(Task material)

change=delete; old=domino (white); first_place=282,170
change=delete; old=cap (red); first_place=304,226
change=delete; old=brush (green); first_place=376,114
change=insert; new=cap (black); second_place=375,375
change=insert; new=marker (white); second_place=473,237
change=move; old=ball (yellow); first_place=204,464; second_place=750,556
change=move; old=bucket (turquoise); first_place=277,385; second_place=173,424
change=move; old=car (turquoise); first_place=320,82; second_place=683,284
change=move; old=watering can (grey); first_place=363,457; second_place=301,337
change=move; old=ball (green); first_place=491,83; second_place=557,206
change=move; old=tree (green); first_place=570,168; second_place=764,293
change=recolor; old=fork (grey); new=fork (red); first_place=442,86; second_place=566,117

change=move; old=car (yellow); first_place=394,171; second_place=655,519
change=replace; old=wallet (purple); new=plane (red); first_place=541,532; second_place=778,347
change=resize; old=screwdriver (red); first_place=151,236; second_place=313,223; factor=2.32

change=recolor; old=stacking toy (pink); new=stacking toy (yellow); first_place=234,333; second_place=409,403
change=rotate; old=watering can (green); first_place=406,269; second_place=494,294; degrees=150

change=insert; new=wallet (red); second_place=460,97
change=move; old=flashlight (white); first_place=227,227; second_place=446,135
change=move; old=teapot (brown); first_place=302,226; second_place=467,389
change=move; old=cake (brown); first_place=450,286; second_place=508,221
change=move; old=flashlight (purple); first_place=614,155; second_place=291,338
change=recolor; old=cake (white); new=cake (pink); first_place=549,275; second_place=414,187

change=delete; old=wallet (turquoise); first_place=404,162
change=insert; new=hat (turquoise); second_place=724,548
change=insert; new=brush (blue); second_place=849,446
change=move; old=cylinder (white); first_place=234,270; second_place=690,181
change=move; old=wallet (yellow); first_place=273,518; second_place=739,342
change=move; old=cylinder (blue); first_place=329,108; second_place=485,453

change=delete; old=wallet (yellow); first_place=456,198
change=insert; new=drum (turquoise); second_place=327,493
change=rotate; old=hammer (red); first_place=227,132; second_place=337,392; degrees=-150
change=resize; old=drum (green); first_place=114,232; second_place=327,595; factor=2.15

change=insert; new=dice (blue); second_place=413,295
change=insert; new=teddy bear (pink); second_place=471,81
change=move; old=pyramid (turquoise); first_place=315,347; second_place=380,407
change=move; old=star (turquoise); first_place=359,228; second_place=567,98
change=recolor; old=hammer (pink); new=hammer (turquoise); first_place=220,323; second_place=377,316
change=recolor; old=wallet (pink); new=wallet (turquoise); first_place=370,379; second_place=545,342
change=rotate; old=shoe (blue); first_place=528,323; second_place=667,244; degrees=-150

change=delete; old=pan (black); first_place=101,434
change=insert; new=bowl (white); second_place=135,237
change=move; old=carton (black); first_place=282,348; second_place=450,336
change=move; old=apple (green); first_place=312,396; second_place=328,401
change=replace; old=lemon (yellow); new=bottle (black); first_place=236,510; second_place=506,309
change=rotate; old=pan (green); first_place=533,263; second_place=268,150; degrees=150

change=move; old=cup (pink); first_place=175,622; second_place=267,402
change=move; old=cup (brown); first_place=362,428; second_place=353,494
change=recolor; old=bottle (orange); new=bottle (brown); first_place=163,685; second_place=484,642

(End Task material)

→ **Exercise details**: Looking at the data above, return every line from the one with "change=delete; old=brush (green);" down to the one with "change=move; old=tree (green);", exactly and inclusively.

→ **Written reply**:
change=delete; old=brush (green); first_place=376,114
change=insert; new=cap (black); second_place=375,375
change=insert; new=marker (white); second_place=473,237
change=move; old=ball (yellow); first_place=204,464; second_place=750,556
change=move; old=bucket (turquoise); first_place=277,385; second_place=173,424
change=move; old=car (turquoise); first_place=320,82; second_place=683,284
change=move; old=watering can (grey); first_place=363,457; second_place=301,337
change=move; old=ball (green); first_place=491,83; second_place=557,206
change=move; old=tree (green); first_place=570,168; second_place=764,293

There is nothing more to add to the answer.